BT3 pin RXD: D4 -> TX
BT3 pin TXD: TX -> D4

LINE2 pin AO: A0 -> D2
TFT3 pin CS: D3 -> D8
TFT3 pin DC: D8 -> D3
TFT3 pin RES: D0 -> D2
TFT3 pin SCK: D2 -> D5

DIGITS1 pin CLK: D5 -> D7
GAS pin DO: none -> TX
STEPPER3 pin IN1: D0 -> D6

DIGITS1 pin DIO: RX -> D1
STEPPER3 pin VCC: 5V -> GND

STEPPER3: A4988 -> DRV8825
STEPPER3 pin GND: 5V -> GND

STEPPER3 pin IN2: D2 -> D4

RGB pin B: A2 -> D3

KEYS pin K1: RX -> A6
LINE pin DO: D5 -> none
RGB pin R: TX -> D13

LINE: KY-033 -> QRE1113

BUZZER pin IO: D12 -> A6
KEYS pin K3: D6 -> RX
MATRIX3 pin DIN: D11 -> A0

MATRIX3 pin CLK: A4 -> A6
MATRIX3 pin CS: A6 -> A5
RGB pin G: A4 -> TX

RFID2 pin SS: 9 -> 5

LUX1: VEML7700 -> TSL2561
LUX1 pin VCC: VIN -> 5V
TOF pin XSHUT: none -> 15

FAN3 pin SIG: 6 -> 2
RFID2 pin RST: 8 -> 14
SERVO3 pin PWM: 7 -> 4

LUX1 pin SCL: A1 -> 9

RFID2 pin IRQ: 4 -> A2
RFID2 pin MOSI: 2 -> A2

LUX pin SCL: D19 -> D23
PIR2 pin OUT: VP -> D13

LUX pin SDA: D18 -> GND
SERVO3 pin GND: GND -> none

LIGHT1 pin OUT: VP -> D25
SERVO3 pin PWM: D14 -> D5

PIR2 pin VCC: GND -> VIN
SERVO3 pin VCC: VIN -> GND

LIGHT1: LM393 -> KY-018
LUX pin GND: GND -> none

· · · · ·

> _PROBLEM TO SOLVE_: Output all preceding records character for character.

> _SOLUTION TO THIS EXERCISE_:
BT3 pin RXD: D4 -> TX
BT3 pin TXD: TX -> D4

LINE2 pin AO: A0 -> D2
TFT3 pin CS: D3 -> D8
TFT3 pin DC: D8 -> D3
TFT3 pin RES: D0 -> D2
TFT3 pin SCK: D2 -> D5

DIGITS1 pin CLK: D5 -> D7
GAS pin DO: none -> TX
STEPPER3 pin IN1: D0 -> D6

DIGITS1 pin DIO: RX -> D1
STEPPER3 pin VCC: 5V -> GND

STEPPER3: A4988 -> DRV8825
STEPPER3 pin GND: 5V -> GND

STEPPER3 pin IN2: D2 -> D4

RGB pin B: A2 -> D3

KEYS pin K1: RX -> A6
LINE pin DO: D5 -> none
RGB pin R: TX -> D13

LINE: KY-033 -> QRE1113

BUZZER pin IO: D12 -> A6
KEYS pin K3: D6 -> RX
MATRIX3 pin DIN: D11 -> A0

MATRIX3 pin CLK: A4 -> A6
MATRIX3 pin CS: A6 -> A5
RGB pin G: A4 -> TX

RFID2 pin SS: 9 -> 5

LUX1: VEML7700 -> TSL2561
LUX1 pin VCC: VIN -> 5V
TOF pin XSHUT: none -> 15

FAN3 pin SIG: 6 -> 2
RFID2 pin RST: 8 -> 14
SERVO3 pin PWM: 7 -> 4

LUX1 pin SCL: A1 -> 9

RFID2 pin IRQ: 4 -> A2
RFID2 pin MOSI: 2 -> A2

LUX pin SCL: D19 -> D23
PIR2 pin OUT: VP -> D13

LUX pin SDA: D18 -> GND
SERVO3 pin GND: GND -> none

LIGHT1 pin OUT: VP -> D25
SERVO3 pin PWM: D14 -> D5

PIR2 pin VCC: GND -> VIN
SERVO3 pin VCC: VIN -> GND

LIGHT1: LM393 -> KY-018
LUX pin GND: GND -> none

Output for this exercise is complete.